Return the lines below that contain "none".

#### [DATASET CONTENT]
++++++++++

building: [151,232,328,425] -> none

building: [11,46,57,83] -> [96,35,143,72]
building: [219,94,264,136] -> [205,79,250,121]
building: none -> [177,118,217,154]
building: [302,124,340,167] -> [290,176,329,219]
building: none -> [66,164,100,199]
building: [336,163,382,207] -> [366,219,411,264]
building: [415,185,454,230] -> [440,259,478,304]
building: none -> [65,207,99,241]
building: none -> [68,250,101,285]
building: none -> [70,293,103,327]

++++++++++

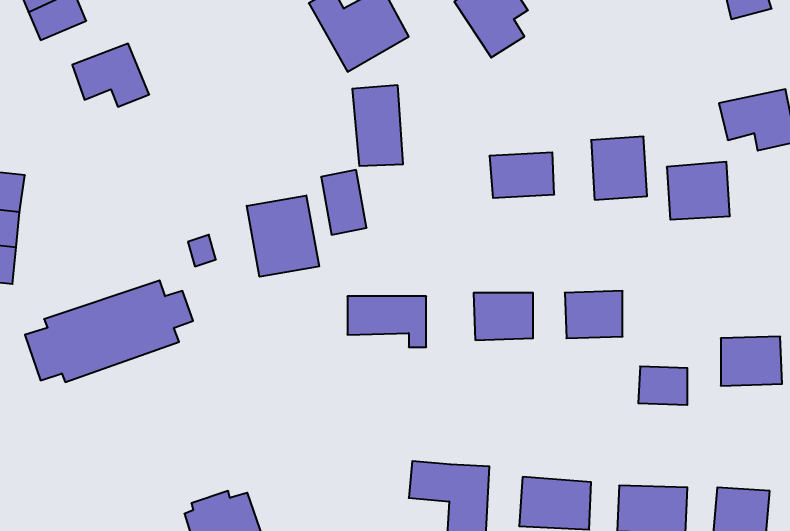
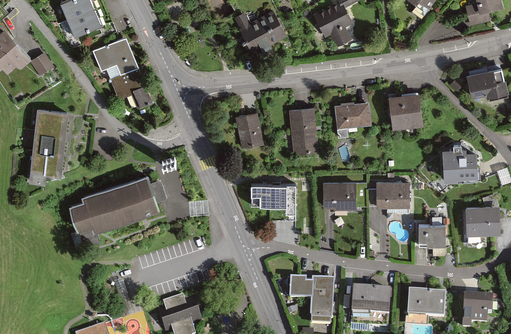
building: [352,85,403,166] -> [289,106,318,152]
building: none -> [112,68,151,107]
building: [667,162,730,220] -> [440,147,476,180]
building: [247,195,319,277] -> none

++++++++++

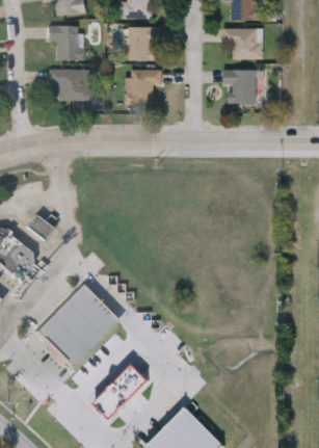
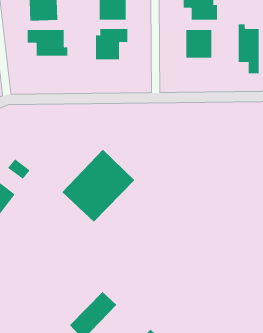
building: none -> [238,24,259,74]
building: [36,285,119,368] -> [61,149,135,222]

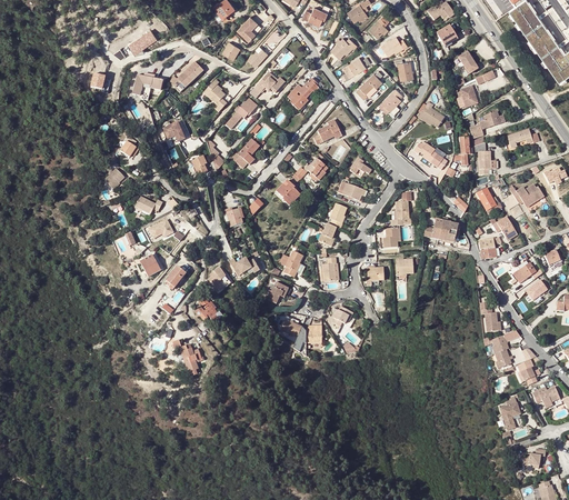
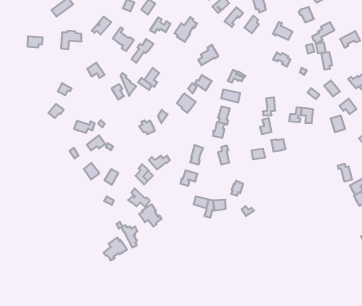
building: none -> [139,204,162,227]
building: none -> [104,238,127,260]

++++++++++

#### [YOUR RESPONSE]
building: [151,232,328,425] -> none
building: none -> [177,118,217,154]
building: none -> [66,164,100,199]
building: none -> [65,207,99,241]
building: none -> [68,250,101,285]
building: none -> [70,293,103,327]
building: none -> [112,68,151,107]
building: [247,195,319,277] -> none
building: none -> [238,24,259,74]
building: none -> [139,204,162,227]
building: none -> [104,238,127,260]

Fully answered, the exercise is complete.